START PROVIDED MATERIAL

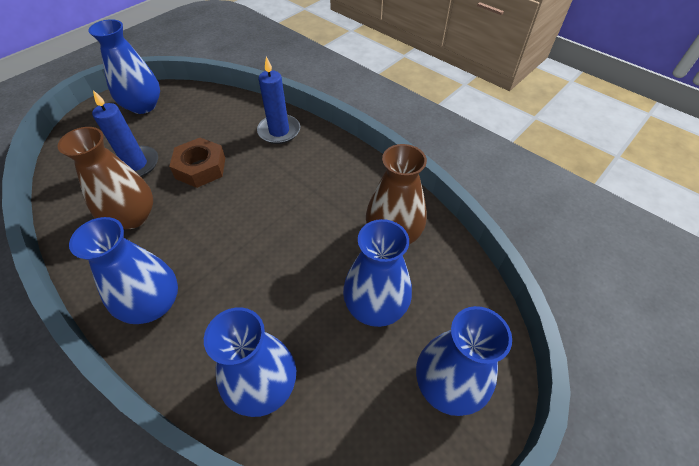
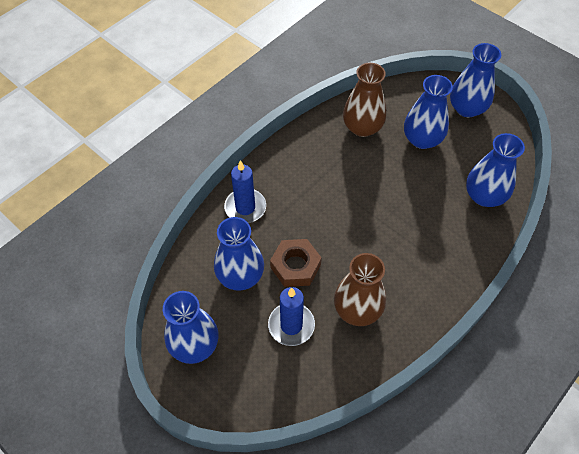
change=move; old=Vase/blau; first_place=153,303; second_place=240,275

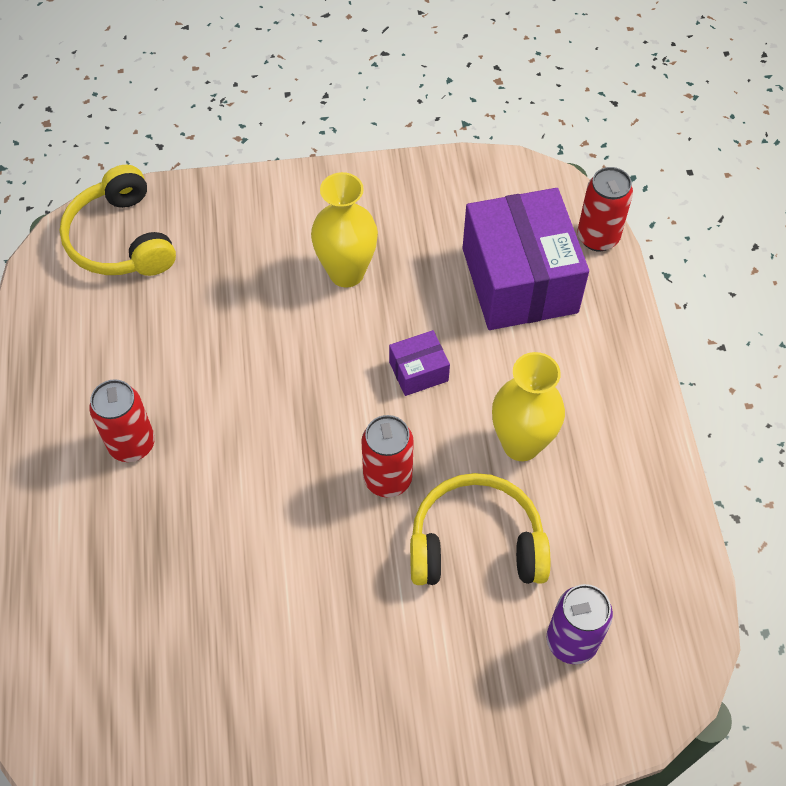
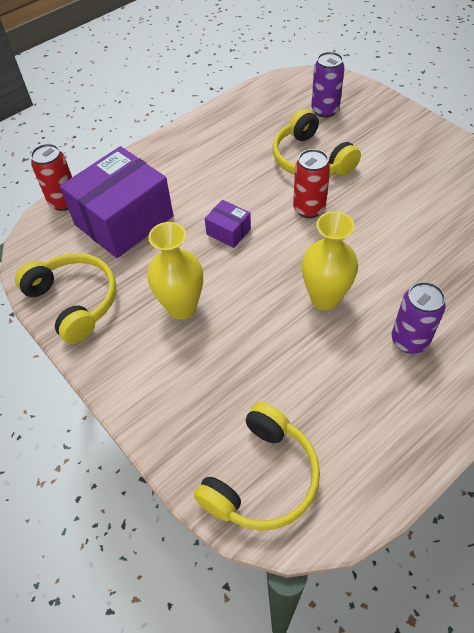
change=insert; new=Kopfhörer/gelb; second_place=74,301
change=move; old=Vase/gelb; first_place=521,444; second_place=325,298
change=recolor; old=Dose/rot; new=Dose/lila; first_place=132,444; second_place=409,340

END PROVIDED MATERIAL

### YOUR GOAL
The data above must be reproduced exactly, without any of its pictures.

### EXERCISE SOLUTION
change=move; old=Vase/blau; first_place=153,303; second_place=240,275

change=insert; new=Kopfhörer/gelb; second_place=74,301
change=move; old=Vase/gelb; first_place=521,444; second_place=325,298
change=recolor; old=Dose/rot; new=Dose/lila; first_place=132,444; second_place=409,340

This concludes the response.